• TASK DETAILS: There is a line below that contains "(402, 368) = (675, 442): yellow". Please reproduce it and all following lines exactly, through the final one.

INPUT FOR THIS TASK Start Marker

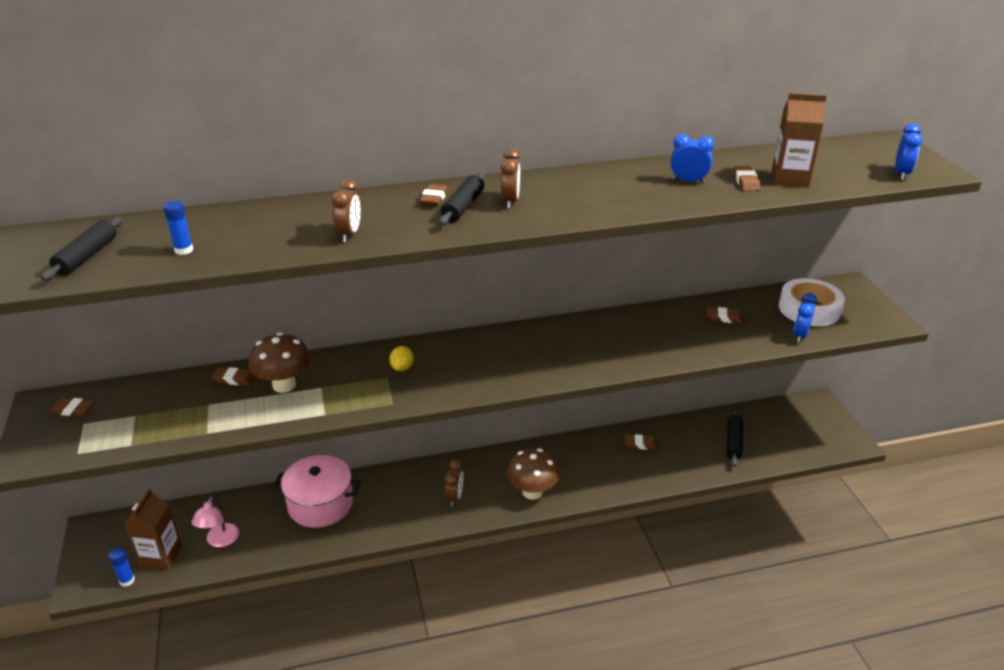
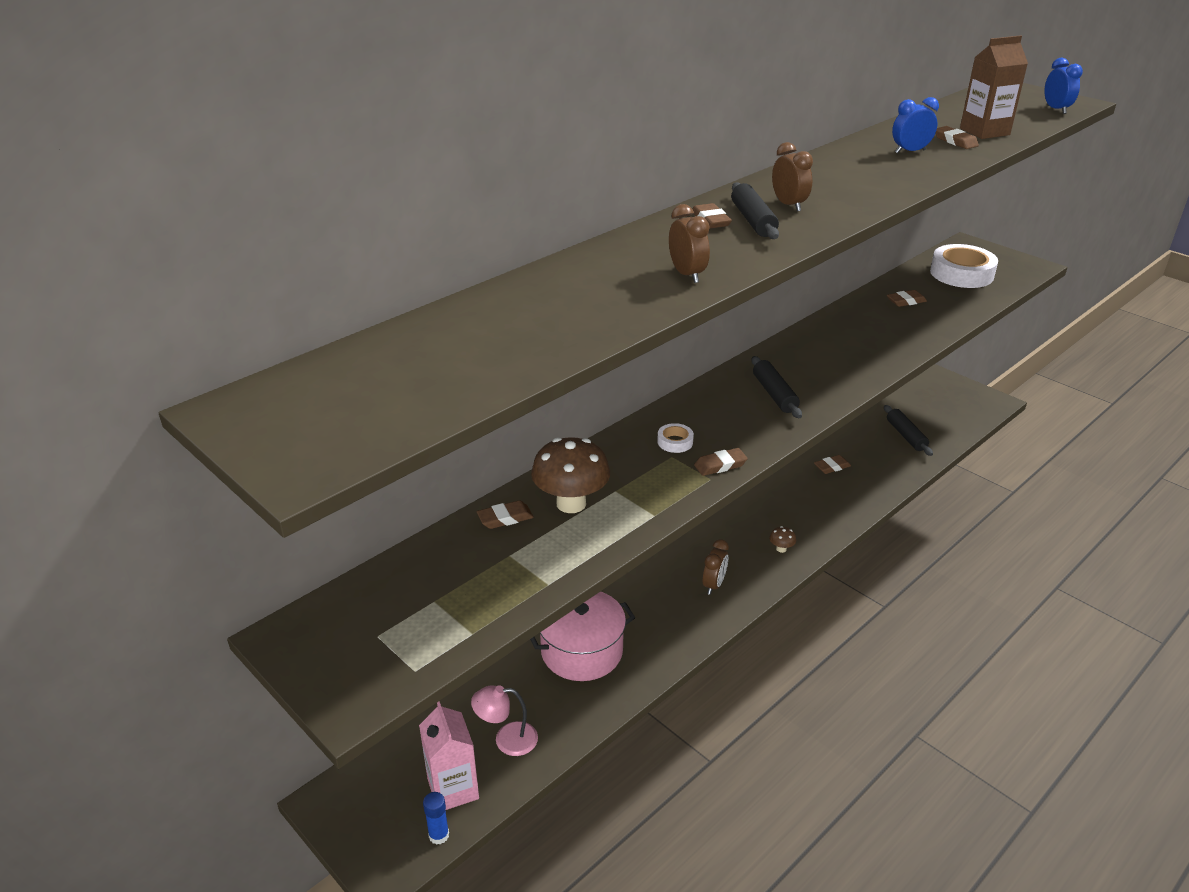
camera: 30 degrees left, 0 degrees up
(72, 410) = (341, 627): brown eraser -> brown eraser (720, 465)
(87, 256) = (419, 380): black rolling pin -> black rolling pin (774, 394)
(161, 556) = (453, 789): brown carton -> pink carton
(184, 250) = (530, 340): blue glue stick -> none
(219, 541) = (507, 739): pink lamp -> pink lamp turned 105 degrees clockwise
(402, 368) = (675, 442): yellow lemon -> white tape
(454, 497) = (713, 585): brown clock -> brown clock turned 45 degrees clockwise
(532, 492) = (781, 549): brown mushroom -> brown mushroom, size x0.44
(800, 335) = (981, 297): blue clock -> none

INPUT FOR THIS TASK End Marker

• YOUR SOLUTION:
(402, 368) = (675, 442): yellow lemon -> white tape
(454, 497) = (713, 585): brown clock -> brown clock turned 45 degrees clockwise
(532, 492) = (781, 549): brown mushroom -> brown mushroom, size x0.44
(800, 335) = (981, 297): blue clock -> none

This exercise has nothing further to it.